Task instructions
Each line below that contains the word "none" must be copied.

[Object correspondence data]
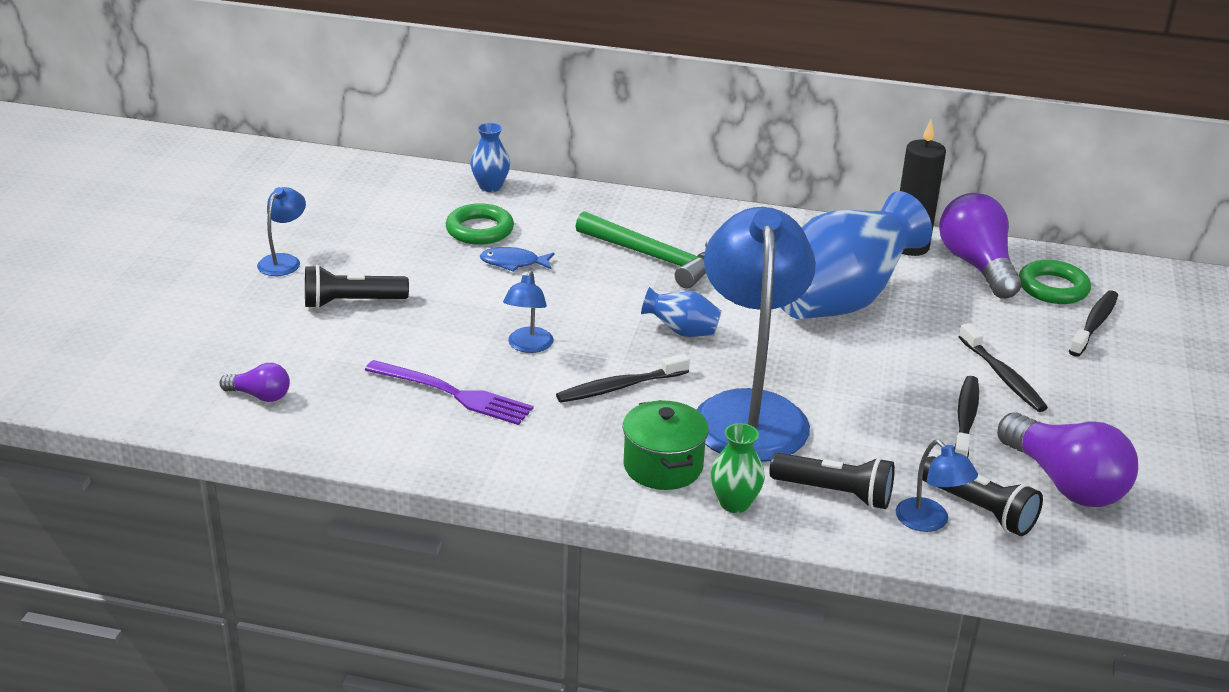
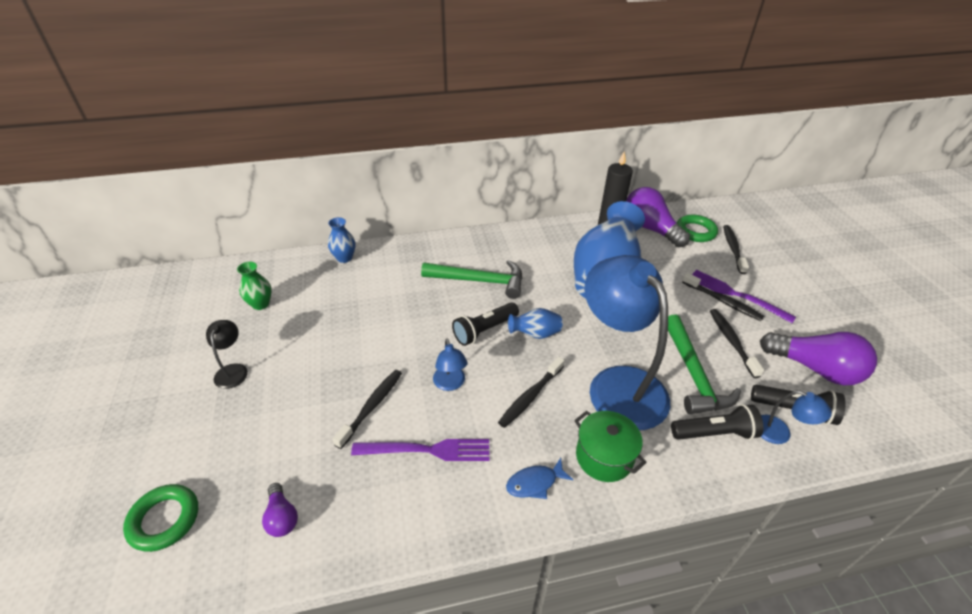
camera: 25 degrees left, 10 degrees up
purple light bulb [219,363,290,402] -> purple light bulb turned 75 degrees clockwise [262,483,298,537]
blue lamp [257,187,306,276] -> black lamp [206,320,248,389]
black flashlight [305,265,409,309] -> black flashlight moved to [452,302,519,346]
green ring [446,203,514,245] -> green ring moved to [123,484,198,552]
blue fish [480,247,555,272] -> blue fish moved to [506,458,573,499]
green vase [711,423,765,513] -> green vase moved to [237,262,272,310]
none -> black toothbrush [332,370,402,449]
none -> green hammer [668,315,741,414]
none -> purple fork [692,270,796,323]

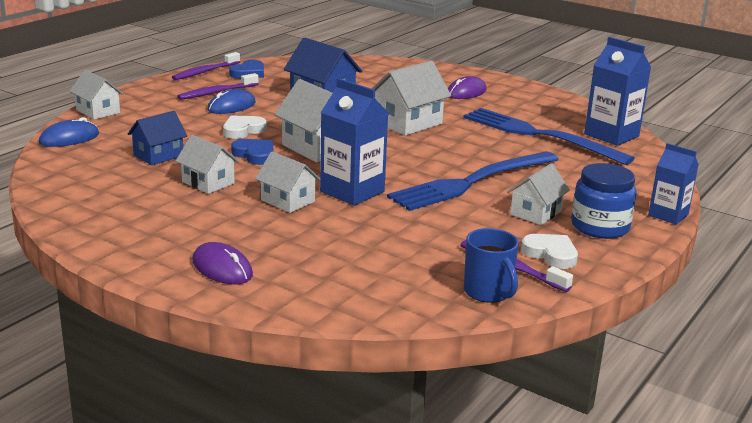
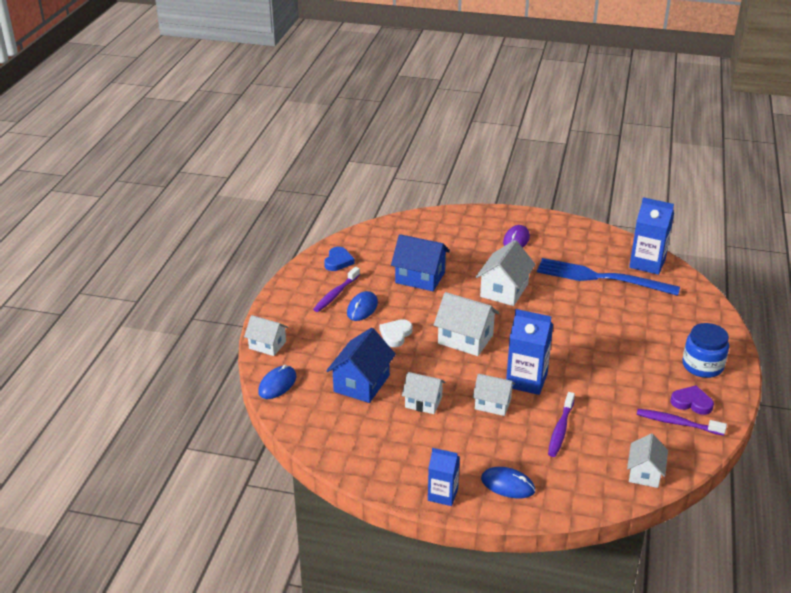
camera: 20 degrees left, 10 degrees up
blue house [128,111,187,165] -> blue house [326,328,396,403], size x1.54
purple toothbrush [172,52,240,80] -> purple toothbrush moved to [548,392,575,457]
purple mouse [192,242,253,285] -> blue mouse [481,467,535,498]
blue heart [231,139,273,165] -> none
blue fork [387,151,559,211] -> none
blue mug [464,228,519,303] -> none
white house [507,163,570,225] -> white house moved to [627,433,668,488]
white heart [521,234,578,269] -> purple heart [671,386,714,415]
blue carton [648,143,699,224] -> blue carton moved to [428,448,460,506]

Task response
none -> black toothbrush [332,370,402,449]
none -> green hammer [668,315,741,414]
none -> purple fork [692,270,796,323]
blue heart [231,139,273,165] -> none
blue fork [387,151,559,211] -> none
blue mug [464,228,519,303] -> none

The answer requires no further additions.